[DATASET RECORDS Boundary: Start]
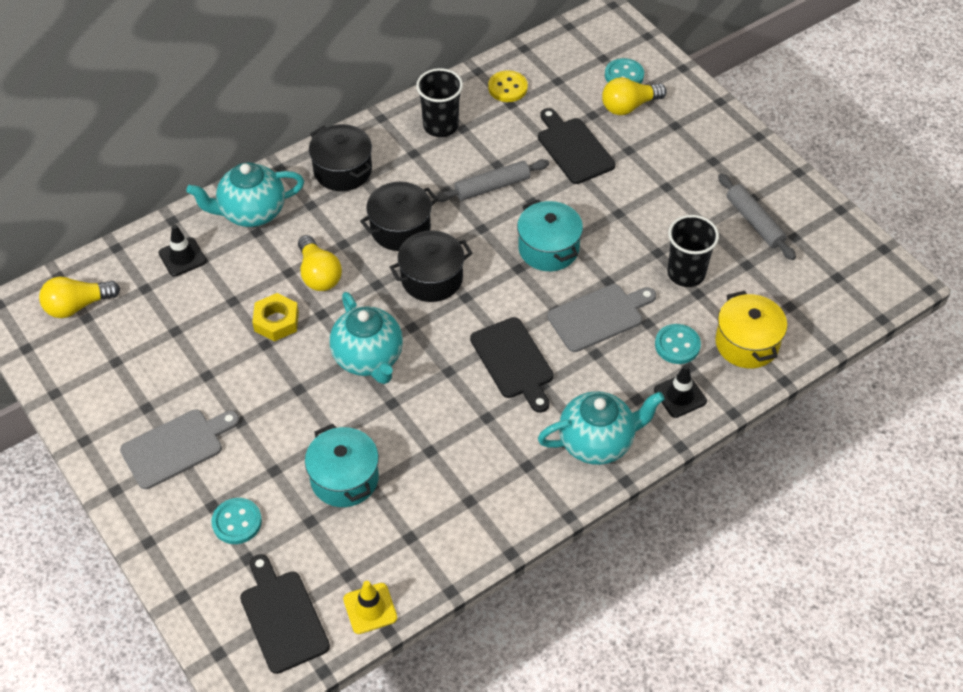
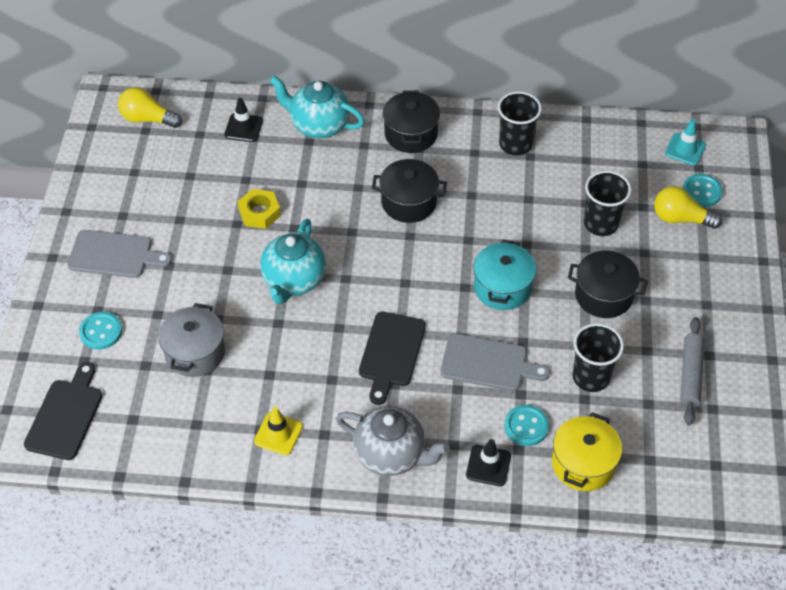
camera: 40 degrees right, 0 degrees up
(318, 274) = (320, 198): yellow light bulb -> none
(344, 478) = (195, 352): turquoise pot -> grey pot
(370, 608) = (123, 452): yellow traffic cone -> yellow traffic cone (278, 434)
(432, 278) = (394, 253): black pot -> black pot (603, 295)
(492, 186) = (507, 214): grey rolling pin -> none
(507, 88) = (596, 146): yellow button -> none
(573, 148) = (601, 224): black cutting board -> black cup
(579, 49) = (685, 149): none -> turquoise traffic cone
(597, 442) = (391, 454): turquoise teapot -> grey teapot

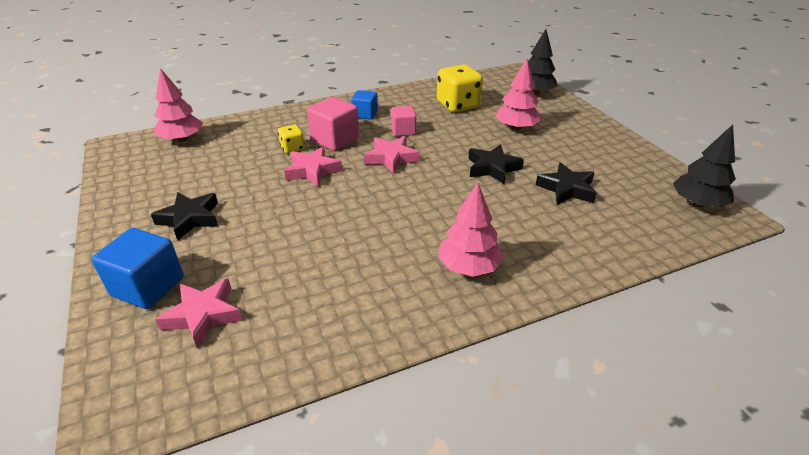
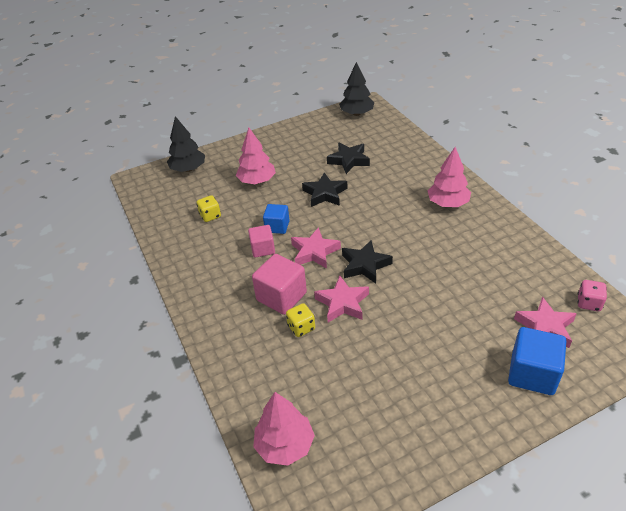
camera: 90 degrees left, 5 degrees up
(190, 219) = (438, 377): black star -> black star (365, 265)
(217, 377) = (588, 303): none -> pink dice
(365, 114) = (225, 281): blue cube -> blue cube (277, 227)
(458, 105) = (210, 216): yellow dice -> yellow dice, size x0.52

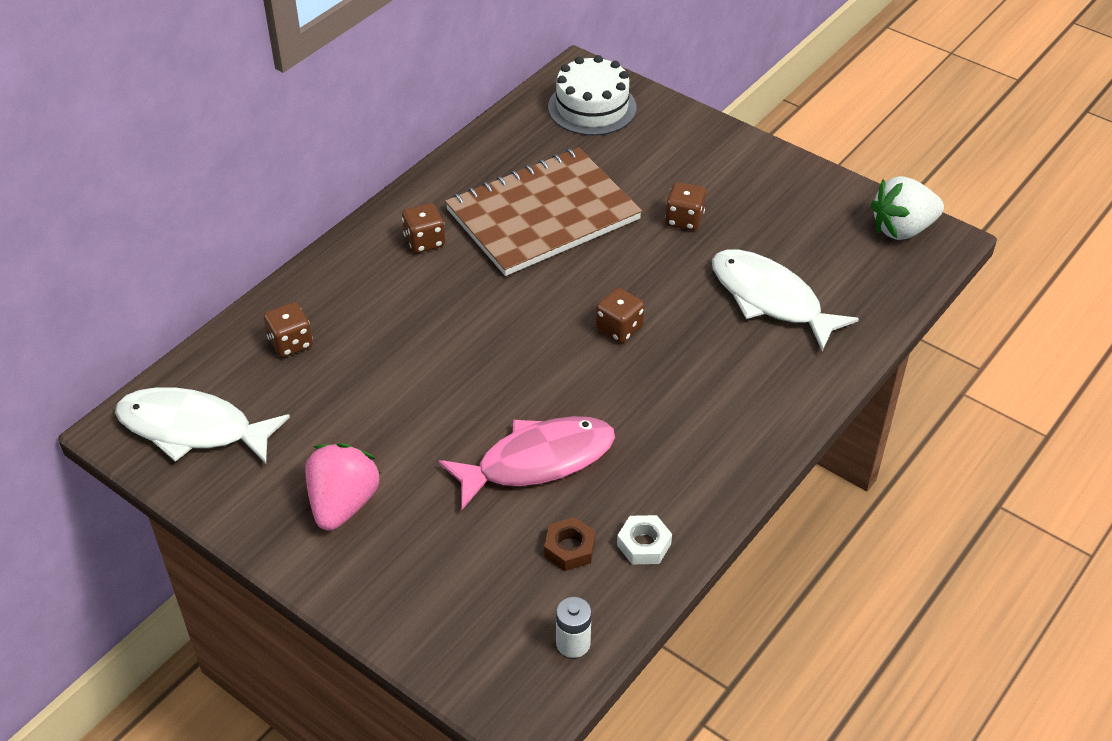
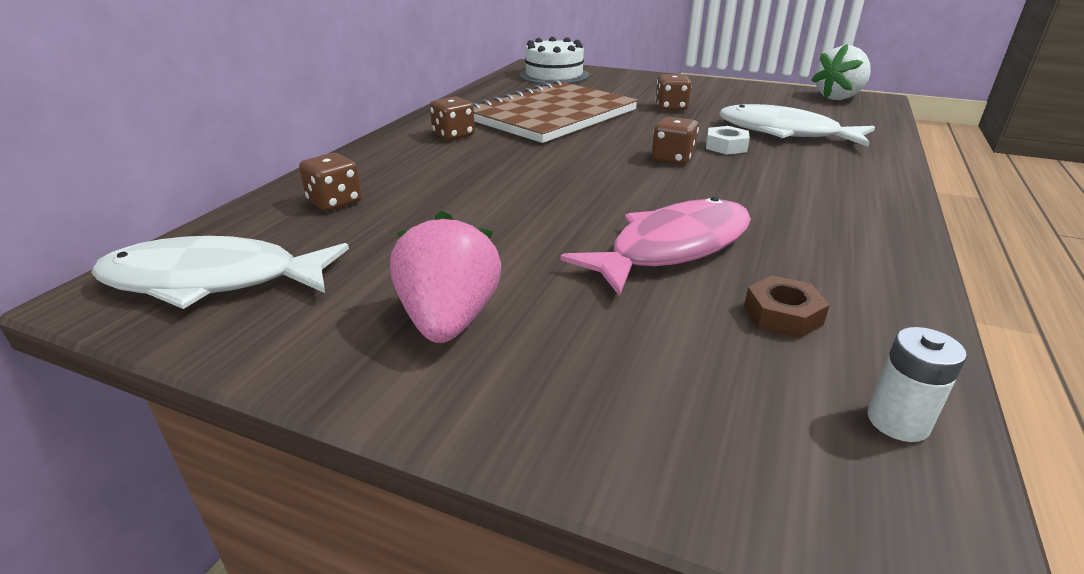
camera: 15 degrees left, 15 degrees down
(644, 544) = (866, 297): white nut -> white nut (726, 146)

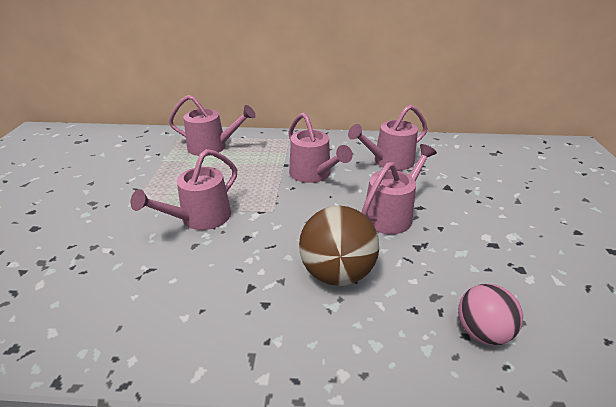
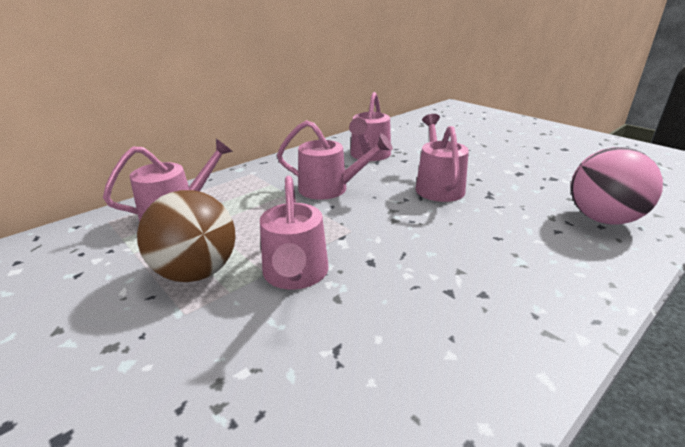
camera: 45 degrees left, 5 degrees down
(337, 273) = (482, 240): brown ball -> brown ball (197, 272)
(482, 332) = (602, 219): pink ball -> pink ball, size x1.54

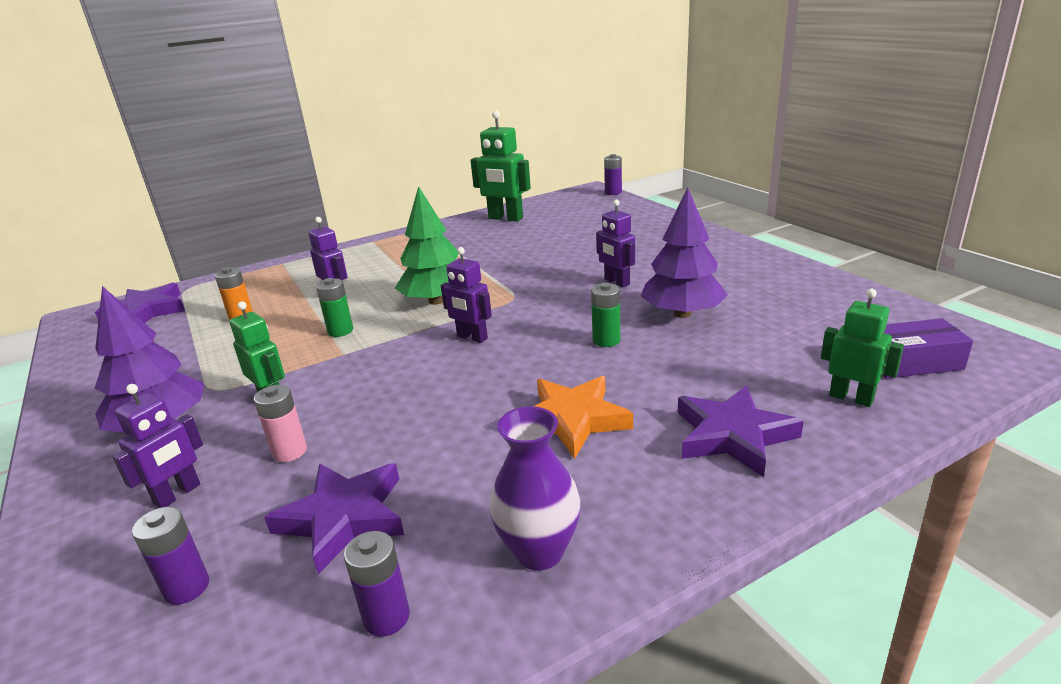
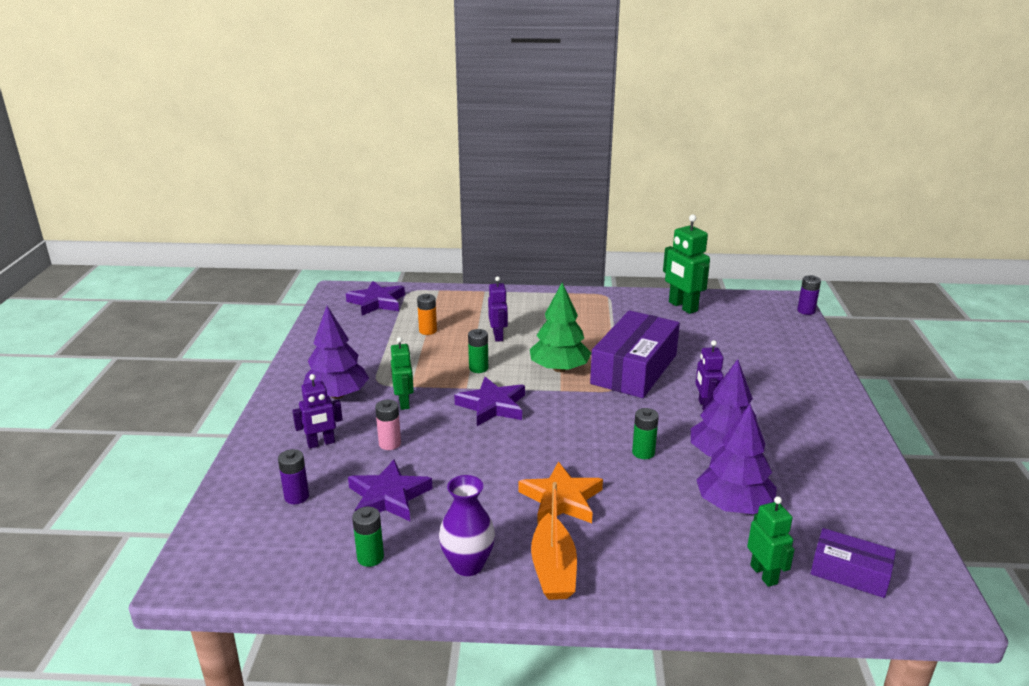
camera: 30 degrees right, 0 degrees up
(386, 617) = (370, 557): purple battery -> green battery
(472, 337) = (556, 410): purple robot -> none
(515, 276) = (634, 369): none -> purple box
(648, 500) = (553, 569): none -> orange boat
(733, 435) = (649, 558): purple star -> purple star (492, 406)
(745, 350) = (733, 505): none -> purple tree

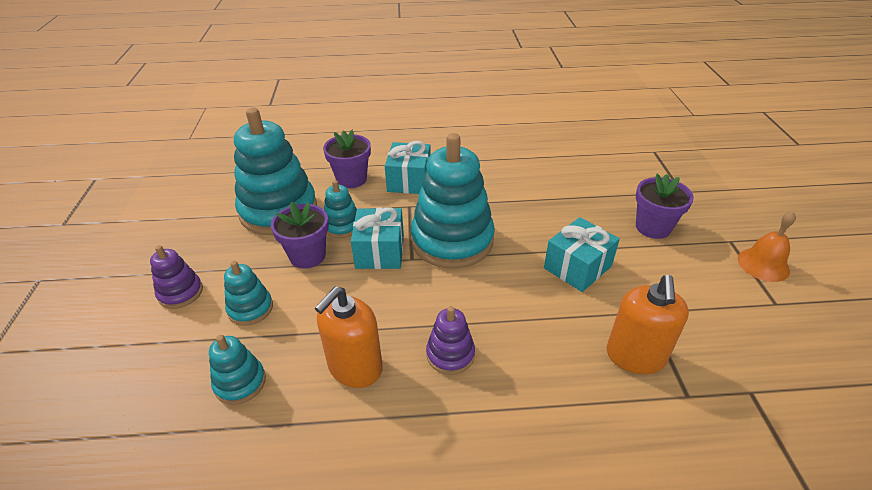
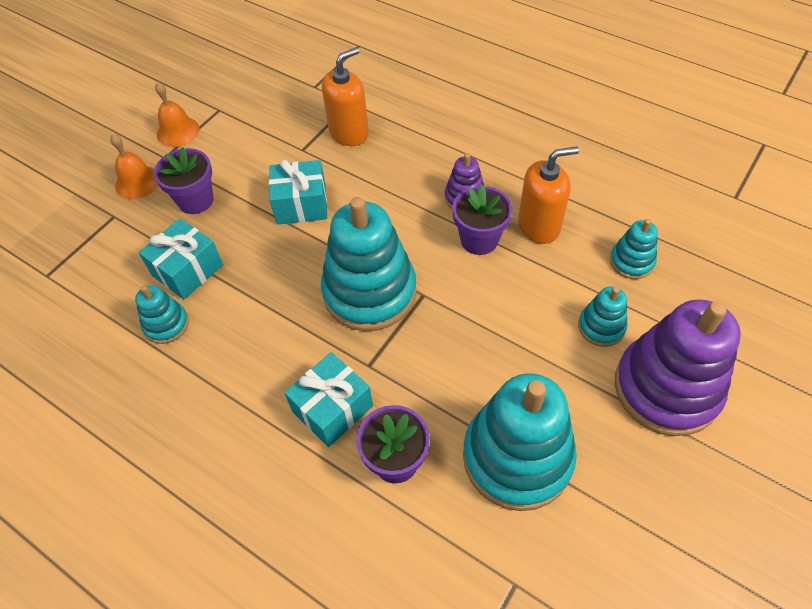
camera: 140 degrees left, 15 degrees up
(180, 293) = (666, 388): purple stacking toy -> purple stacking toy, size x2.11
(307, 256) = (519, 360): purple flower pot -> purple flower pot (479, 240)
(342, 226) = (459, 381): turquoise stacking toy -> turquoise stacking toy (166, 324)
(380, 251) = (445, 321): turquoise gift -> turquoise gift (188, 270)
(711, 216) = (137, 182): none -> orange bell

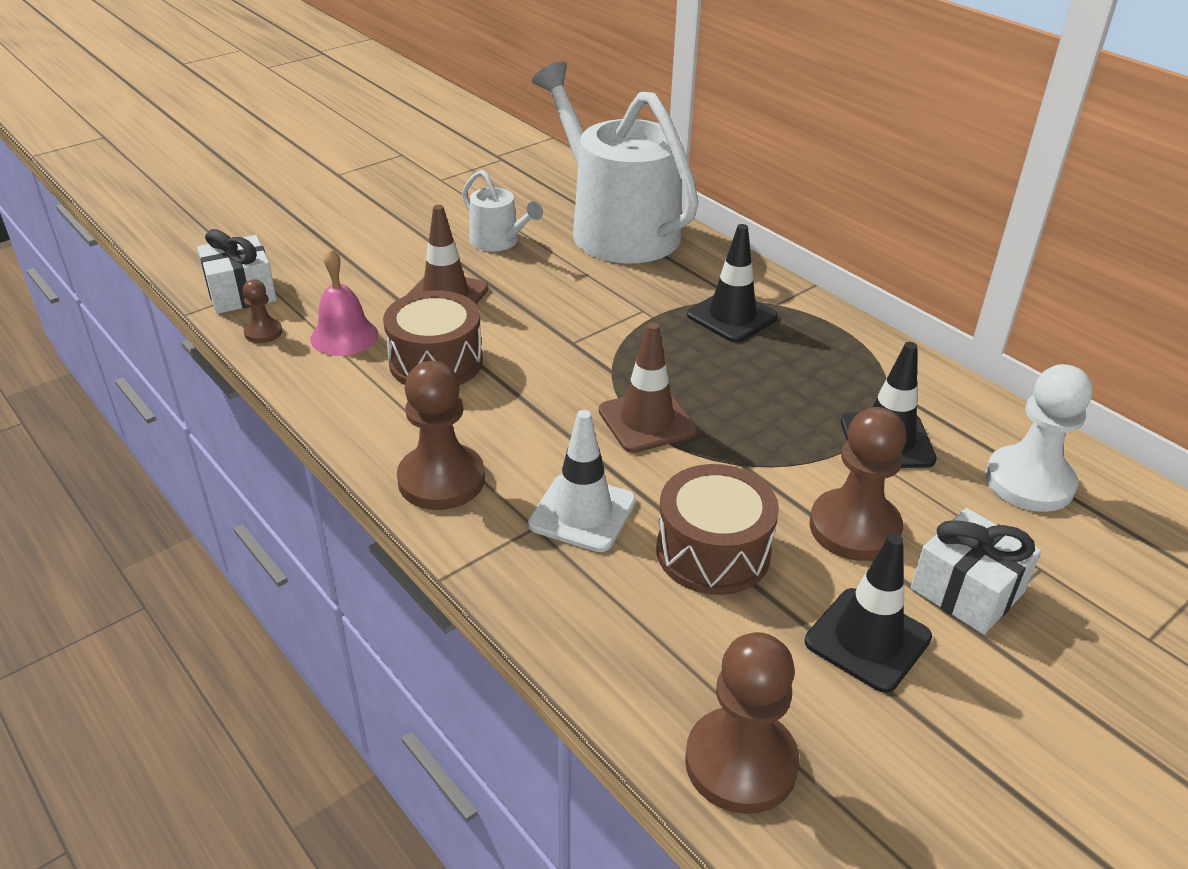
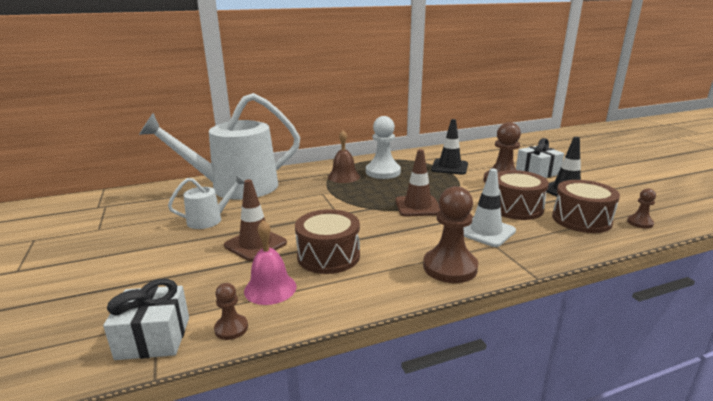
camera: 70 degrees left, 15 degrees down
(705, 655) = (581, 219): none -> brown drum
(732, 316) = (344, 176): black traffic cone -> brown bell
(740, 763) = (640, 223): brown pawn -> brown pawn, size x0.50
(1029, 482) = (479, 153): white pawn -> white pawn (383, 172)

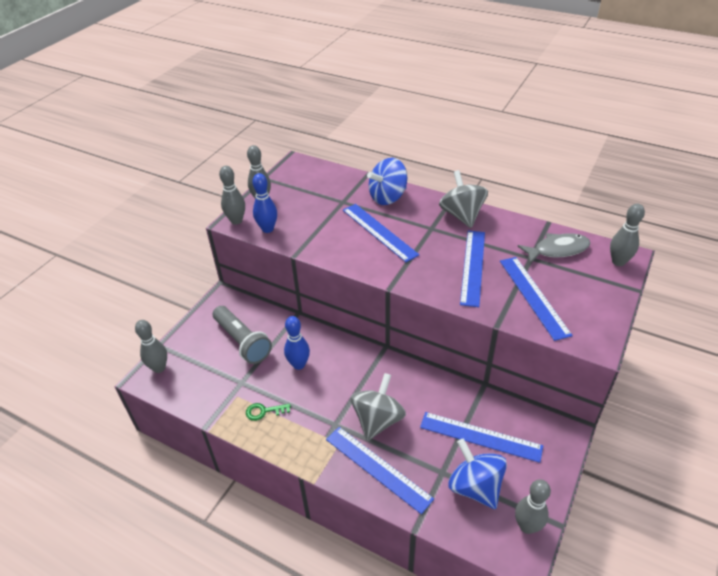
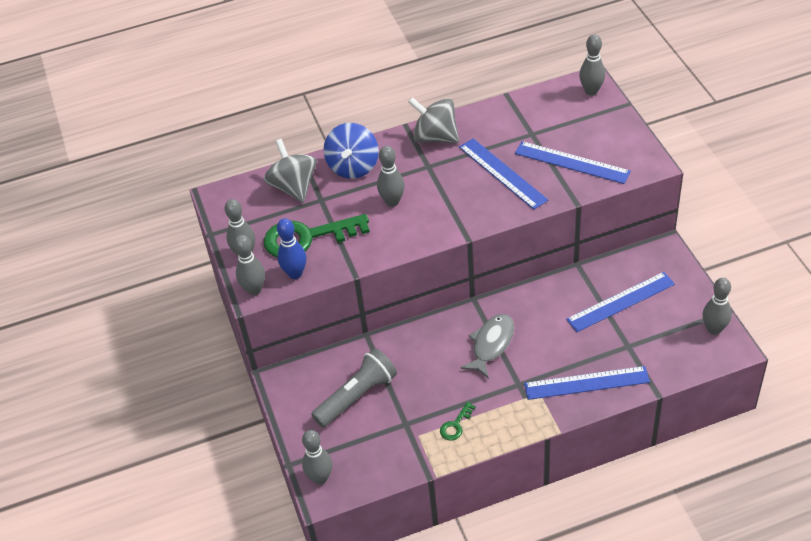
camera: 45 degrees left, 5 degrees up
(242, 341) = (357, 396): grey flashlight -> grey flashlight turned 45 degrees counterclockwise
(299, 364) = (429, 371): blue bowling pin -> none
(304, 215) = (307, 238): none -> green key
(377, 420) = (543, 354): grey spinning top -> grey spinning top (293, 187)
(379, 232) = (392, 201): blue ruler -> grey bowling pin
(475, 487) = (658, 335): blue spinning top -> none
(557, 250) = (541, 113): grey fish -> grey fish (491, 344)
[DATASET RECORDS Boundary: End]
● **YOUR ASSIGNMENT**
Pick out each line in the material containing "white".

● **RESULT BELOW**
(644, 544) = (866, 297): white nut -> white nut (726, 146)
(1029, 482) = (479, 153): white pawn -> white pawn (383, 172)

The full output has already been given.